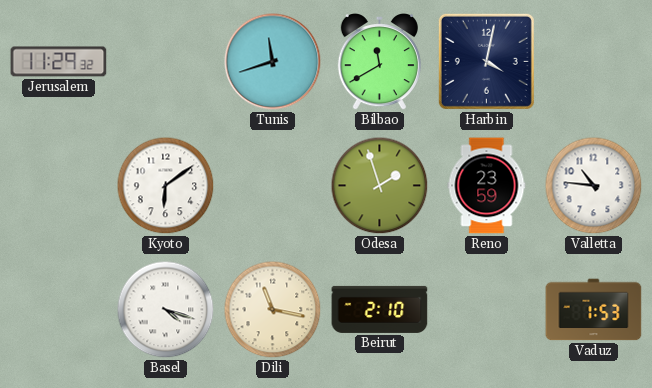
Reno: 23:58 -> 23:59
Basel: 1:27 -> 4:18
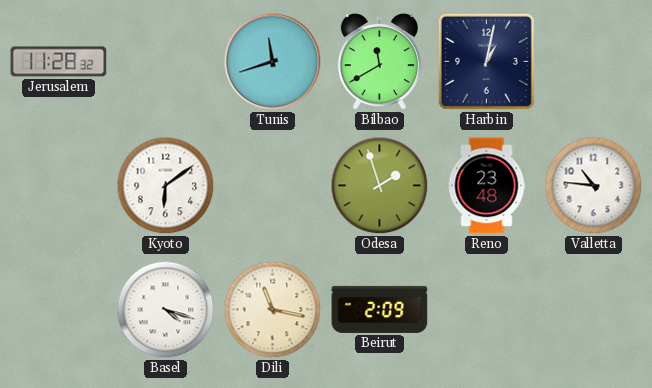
Jerusalem: 11:29 -> 11:28
Harbin: 4:02 -> 1:02
Reno: 23:59 -> 23:48
Beirut: 2:10 -> 2:09
Vaduz: 1:53 -> none
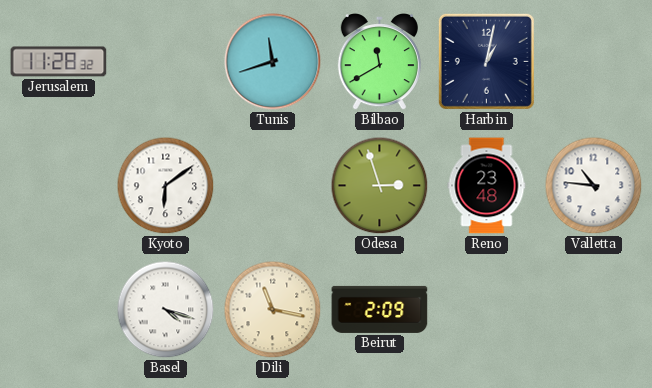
Odesa: 1:57 -> 2:57
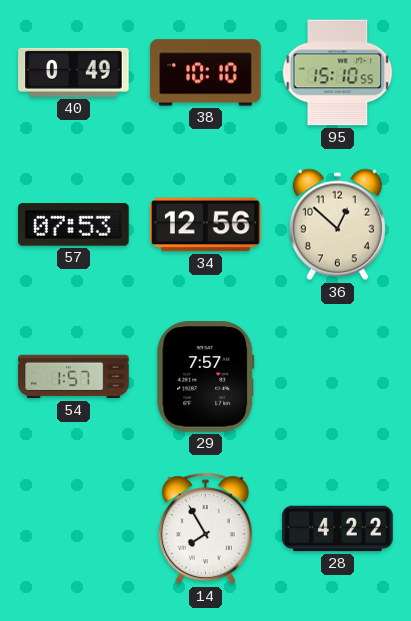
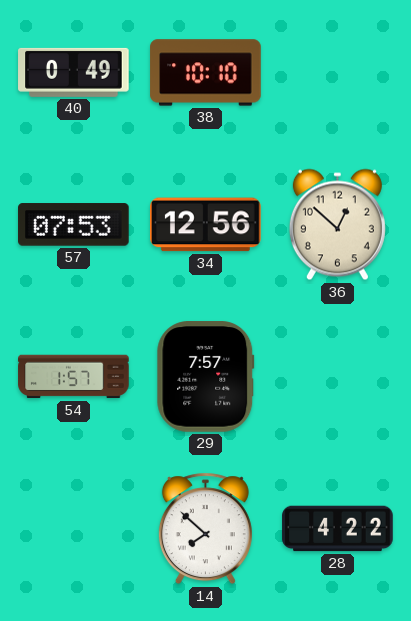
95: 15:10 -> none
14: 7:55 -> 7:52
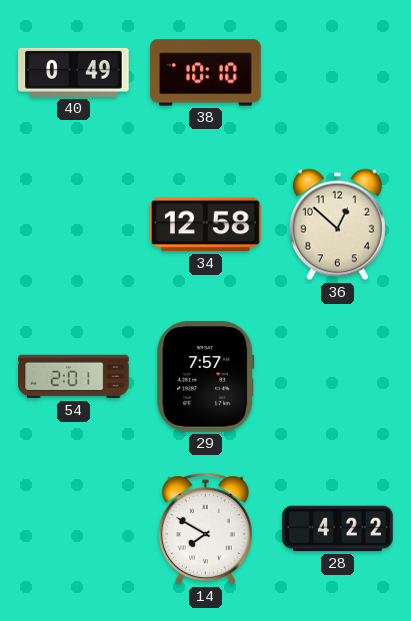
57: 07:53 -> none
34: 12:56 -> 12:58
54: 1:57 -> 2:01
14: 7:52 -> 7:50
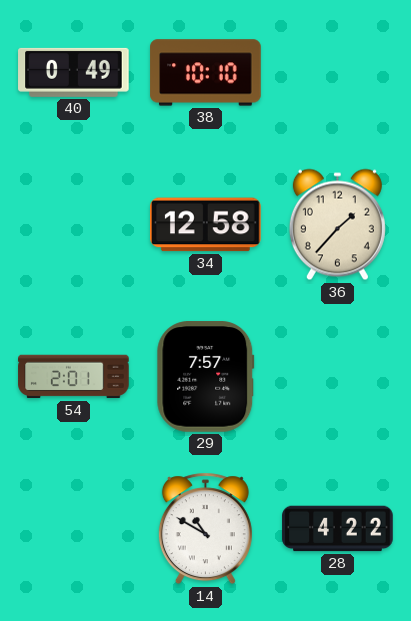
36: 12:52 -> 1:37
14: 7:50 -> 10:50
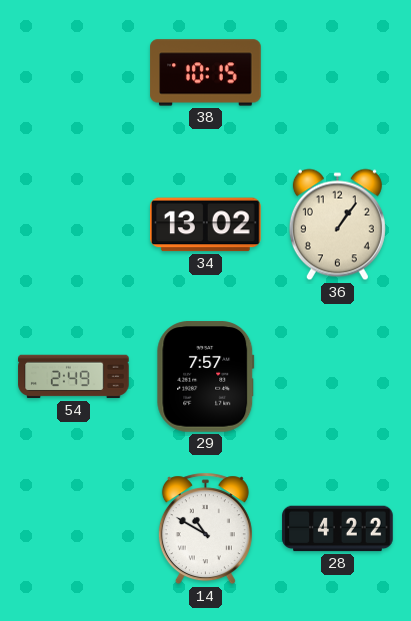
40: 0:49 -> none
38: 10:10 -> 10:15
34: 12:58 -> 13:02
36: 1:37 -> 1:06
54: 2:01 -> 2:49
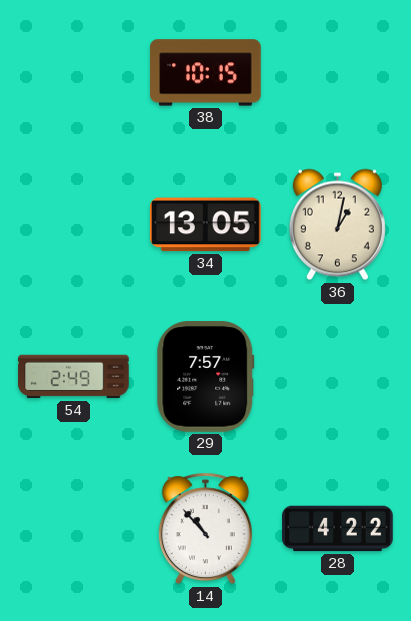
34: 13:02 -> 13:05
36: 1:06 -> 1:02
14: 10:50 -> 10:53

WHAT YOU HAVE TO DO →
Copy the listing above character for character, keeping every clock-change line in order but leaving out the picture lines.

SOLUTION →
Reno: 23:58 -> 23:59
Basel: 1:27 -> 4:18
Jerusalem: 11:29 -> 11:28
Harbin: 4:02 -> 1:02
Reno: 23:59 -> 23:48
Beirut: 2:10 -> 2:09
Vaduz: 1:53 -> none
Odesa: 1:57 -> 2:57
95: 15:10 -> none
14: 7:55 -> 7:52
57: 07:53 -> none
34: 12:56 -> 12:58
54: 1:57 -> 2:01
14: 7:52 -> 7:50
36: 12:52 -> 1:37
14: 7:50 -> 10:50
40: 0:49 -> none
38: 10:10 -> 10:15
34: 12:58 -> 13:02
36: 1:37 -> 1:06
54: 2:01 -> 2:49
34: 13:02 -> 13:05
36: 1:06 -> 1:02
14: 10:50 -> 10:53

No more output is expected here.